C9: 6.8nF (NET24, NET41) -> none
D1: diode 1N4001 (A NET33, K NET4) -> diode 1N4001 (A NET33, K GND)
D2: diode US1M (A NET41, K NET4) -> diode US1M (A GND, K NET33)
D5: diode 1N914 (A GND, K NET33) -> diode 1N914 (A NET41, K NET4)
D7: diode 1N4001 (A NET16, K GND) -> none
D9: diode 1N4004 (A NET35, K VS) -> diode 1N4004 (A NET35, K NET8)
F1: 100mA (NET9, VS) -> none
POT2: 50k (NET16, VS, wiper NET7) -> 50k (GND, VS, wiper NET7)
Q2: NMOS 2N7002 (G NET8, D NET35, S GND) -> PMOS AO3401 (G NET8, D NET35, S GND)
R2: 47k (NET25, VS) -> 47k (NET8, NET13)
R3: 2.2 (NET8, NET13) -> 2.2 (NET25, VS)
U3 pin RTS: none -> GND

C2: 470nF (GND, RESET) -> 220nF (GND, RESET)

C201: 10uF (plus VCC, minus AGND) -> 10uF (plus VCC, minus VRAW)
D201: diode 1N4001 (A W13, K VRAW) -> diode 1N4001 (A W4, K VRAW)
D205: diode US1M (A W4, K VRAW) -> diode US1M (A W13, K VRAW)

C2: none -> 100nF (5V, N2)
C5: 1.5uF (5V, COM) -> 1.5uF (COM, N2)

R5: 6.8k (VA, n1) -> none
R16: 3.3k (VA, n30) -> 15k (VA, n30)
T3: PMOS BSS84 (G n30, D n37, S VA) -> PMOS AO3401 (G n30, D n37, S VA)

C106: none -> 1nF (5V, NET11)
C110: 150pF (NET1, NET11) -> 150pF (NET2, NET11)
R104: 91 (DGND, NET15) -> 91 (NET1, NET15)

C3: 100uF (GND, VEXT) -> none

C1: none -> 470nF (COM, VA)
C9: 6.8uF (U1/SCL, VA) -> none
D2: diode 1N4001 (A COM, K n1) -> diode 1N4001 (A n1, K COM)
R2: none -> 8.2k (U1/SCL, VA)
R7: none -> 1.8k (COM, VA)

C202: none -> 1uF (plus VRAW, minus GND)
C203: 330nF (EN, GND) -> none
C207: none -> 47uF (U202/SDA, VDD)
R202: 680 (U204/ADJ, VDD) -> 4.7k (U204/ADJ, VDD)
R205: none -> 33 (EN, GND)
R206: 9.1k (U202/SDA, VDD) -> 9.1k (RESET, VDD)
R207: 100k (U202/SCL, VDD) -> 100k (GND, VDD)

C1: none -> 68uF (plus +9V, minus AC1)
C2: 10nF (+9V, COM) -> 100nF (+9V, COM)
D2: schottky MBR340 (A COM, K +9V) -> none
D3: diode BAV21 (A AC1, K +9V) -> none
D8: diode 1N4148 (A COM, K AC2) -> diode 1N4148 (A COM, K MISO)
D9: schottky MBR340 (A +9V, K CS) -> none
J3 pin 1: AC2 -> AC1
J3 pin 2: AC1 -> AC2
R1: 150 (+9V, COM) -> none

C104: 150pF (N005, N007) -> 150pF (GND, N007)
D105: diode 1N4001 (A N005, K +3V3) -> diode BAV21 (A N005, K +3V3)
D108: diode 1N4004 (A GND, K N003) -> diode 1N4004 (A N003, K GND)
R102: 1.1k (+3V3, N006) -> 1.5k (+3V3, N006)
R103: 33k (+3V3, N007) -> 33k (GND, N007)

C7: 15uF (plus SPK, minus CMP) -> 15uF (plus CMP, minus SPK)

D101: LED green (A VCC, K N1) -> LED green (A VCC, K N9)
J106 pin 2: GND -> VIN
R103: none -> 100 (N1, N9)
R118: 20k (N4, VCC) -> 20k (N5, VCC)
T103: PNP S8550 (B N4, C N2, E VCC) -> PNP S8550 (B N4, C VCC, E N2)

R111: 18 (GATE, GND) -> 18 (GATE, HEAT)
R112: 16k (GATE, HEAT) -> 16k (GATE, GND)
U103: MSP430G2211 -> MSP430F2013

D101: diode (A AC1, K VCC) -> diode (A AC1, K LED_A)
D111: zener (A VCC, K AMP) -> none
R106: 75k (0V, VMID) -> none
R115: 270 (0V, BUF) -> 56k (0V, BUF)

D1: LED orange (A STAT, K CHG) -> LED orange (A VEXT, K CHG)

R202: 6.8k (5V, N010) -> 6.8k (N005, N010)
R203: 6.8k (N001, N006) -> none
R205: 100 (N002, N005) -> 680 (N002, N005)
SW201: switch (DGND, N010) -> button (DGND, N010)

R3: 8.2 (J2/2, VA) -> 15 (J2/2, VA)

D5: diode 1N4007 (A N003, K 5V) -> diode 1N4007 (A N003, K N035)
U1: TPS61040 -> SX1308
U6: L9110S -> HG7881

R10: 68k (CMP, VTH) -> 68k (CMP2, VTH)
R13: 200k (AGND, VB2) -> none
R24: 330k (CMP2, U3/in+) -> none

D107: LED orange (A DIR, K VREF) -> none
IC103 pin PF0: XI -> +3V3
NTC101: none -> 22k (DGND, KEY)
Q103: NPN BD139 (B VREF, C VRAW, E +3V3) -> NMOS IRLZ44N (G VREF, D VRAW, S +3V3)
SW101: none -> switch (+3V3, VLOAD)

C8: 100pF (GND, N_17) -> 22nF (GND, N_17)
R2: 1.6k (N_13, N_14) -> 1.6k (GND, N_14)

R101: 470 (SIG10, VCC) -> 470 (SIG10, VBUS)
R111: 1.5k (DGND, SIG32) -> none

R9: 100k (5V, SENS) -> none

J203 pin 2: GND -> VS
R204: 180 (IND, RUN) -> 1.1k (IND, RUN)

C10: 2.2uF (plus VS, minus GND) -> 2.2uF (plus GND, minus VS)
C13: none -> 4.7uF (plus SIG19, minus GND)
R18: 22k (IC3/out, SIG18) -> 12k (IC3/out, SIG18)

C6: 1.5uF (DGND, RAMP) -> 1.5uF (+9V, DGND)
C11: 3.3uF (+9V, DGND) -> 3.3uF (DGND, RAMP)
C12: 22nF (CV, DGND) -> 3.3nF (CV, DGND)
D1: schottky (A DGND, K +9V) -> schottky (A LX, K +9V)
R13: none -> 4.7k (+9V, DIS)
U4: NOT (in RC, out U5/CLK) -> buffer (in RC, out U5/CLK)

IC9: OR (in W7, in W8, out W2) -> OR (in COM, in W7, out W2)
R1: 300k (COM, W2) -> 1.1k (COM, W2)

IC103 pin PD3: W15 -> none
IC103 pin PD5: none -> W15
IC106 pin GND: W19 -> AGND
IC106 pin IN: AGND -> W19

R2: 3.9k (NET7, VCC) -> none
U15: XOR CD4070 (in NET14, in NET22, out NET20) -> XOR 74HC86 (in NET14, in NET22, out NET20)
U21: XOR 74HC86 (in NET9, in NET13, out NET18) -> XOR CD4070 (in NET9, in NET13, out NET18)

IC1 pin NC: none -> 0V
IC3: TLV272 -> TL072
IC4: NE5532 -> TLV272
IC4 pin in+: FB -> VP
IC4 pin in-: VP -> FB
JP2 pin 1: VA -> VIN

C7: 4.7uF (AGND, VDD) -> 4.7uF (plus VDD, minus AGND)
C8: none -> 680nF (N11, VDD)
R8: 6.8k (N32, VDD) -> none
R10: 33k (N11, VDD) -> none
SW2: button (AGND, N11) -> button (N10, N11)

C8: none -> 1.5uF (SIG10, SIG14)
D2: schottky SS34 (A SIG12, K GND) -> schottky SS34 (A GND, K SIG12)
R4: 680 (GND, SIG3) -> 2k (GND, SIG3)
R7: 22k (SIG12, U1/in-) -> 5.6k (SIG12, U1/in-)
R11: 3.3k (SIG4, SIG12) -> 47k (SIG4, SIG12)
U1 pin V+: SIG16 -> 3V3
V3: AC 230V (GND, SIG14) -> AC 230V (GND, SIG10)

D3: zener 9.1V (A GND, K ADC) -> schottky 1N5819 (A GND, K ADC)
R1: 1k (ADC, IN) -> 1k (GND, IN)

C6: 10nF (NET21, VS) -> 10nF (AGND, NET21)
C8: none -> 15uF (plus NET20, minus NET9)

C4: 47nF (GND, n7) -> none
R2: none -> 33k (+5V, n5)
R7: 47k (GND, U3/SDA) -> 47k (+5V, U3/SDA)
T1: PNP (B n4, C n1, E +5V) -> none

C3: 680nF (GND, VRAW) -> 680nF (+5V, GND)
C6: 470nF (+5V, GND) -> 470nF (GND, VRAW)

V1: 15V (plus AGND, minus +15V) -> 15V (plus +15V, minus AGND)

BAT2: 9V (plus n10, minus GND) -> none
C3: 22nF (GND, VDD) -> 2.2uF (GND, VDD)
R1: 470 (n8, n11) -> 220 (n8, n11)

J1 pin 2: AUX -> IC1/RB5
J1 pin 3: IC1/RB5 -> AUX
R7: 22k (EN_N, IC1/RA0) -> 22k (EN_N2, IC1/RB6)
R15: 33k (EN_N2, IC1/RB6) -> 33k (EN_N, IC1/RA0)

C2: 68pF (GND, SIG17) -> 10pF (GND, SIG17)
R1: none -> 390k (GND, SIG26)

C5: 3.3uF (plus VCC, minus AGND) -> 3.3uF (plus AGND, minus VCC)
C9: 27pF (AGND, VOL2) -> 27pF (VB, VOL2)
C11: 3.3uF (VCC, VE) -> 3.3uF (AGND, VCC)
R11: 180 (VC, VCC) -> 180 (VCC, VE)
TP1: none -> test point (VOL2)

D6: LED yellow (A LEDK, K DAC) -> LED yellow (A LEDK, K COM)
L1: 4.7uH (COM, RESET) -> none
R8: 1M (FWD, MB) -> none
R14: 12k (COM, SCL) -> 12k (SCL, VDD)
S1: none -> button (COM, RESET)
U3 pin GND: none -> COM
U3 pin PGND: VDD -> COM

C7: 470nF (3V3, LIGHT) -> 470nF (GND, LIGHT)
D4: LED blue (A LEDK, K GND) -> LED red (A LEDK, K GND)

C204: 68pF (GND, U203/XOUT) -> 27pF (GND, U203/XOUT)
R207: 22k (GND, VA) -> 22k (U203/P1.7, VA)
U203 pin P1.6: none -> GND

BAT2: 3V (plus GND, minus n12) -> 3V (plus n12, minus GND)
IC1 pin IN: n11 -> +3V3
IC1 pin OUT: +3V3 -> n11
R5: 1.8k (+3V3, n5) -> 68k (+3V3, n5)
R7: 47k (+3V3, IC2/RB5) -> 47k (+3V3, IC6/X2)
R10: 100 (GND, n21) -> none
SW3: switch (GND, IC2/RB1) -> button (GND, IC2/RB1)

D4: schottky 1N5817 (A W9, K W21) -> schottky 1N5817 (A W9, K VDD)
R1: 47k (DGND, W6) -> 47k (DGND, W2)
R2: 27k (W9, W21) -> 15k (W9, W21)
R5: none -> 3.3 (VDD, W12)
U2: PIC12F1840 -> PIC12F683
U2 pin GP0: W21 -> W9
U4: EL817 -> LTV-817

-*-*-

- _Work task_
With the line holding "C1: none -> 68uF (plus +9V, minus AC1)" as the first and the line holding "R204: 180 (IND, RUN) -> 1.1k (IND, RUN)" as the last, please transcribe exactly the lines of the material above in that range and nothing else.

- _Expected output_
C1: none -> 68uF (plus +9V, minus AC1)
C2: 10nF (+9V, COM) -> 100nF (+9V, COM)
D2: schottky MBR340 (A COM, K +9V) -> none
D3: diode BAV21 (A AC1, K +9V) -> none
D8: diode 1N4148 (A COM, K AC2) -> diode 1N4148 (A COM, K MISO)
D9: schottky MBR340 (A +9V, K CS) -> none
J3 pin 1: AC2 -> AC1
J3 pin 2: AC1 -> AC2
R1: 150 (+9V, COM) -> none

C104: 150pF (N005, N007) -> 150pF (GND, N007)
D105: diode 1N4001 (A N005, K +3V3) -> diode BAV21 (A N005, K +3V3)
D108: diode 1N4004 (A GND, K N003) -> diode 1N4004 (A N003, K GND)
R102: 1.1k (+3V3, N006) -> 1.5k (+3V3, N006)
R103: 33k (+3V3, N007) -> 33k (GND, N007)

C7: 15uF (plus SPK, minus CMP) -> 15uF (plus CMP, minus SPK)

D101: LED green (A VCC, K N1) -> LED green (A VCC, K N9)
J106 pin 2: GND -> VIN
R103: none -> 100 (N1, N9)
R118: 20k (N4, VCC) -> 20k (N5, VCC)
T103: PNP S8550 (B N4, C N2, E VCC) -> PNP S8550 (B N4, C VCC, E N2)

R111: 18 (GATE, GND) -> 18 (GATE, HEAT)
R112: 16k (GATE, HEAT) -> 16k (GATE, GND)
U103: MSP430G2211 -> MSP430F2013

D101: diode (A AC1, K VCC) -> diode (A AC1, K LED_A)
D111: zener (A VCC, K AMP) -> none
R106: 75k (0V, VMID) -> none
R115: 270 (0V, BUF) -> 56k (0V, BUF)

D1: LED orange (A STAT, K CHG) -> LED orange (A VEXT, K CHG)

R202: 6.8k (5V, N010) -> 6.8k (N005, N010)
R203: 6.8k (N001, N006) -> none
R205: 100 (N002, N005) -> 680 (N002, N005)
SW201: switch (DGND, N010) -> button (DGND, N010)

R3: 8.2 (J2/2, VA) -> 15 (J2/2, VA)

D5: diode 1N4007 (A N003, K 5V) -> diode 1N4007 (A N003, K N035)
U1: TPS61040 -> SX1308
U6: L9110S -> HG7881

R10: 68k (CMP, VTH) -> 68k (CMP2, VTH)
R13: 200k (AGND, VB2) -> none
R24: 330k (CMP2, U3/in+) -> none

D107: LED orange (A DIR, K VREF) -> none
IC103 pin PF0: XI -> +3V3
NTC101: none -> 22k (DGND, KEY)
Q103: NPN BD139 (B VREF, C VRAW, E +3V3) -> NMOS IRLZ44N (G VREF, D VRAW, S +3V3)
SW101: none -> switch (+3V3, VLOAD)

C8: 100pF (GND, N_17) -> 22nF (GND, N_17)
R2: 1.6k (N_13, N_14) -> 1.6k (GND, N_14)

R101: 470 (SIG10, VCC) -> 470 (SIG10, VBUS)
R111: 1.5k (DGND, SIG32) -> none

R9: 100k (5V, SENS) -> none

J203 pin 2: GND -> VS
R204: 180 (IND, RUN) -> 1.1k (IND, RUN)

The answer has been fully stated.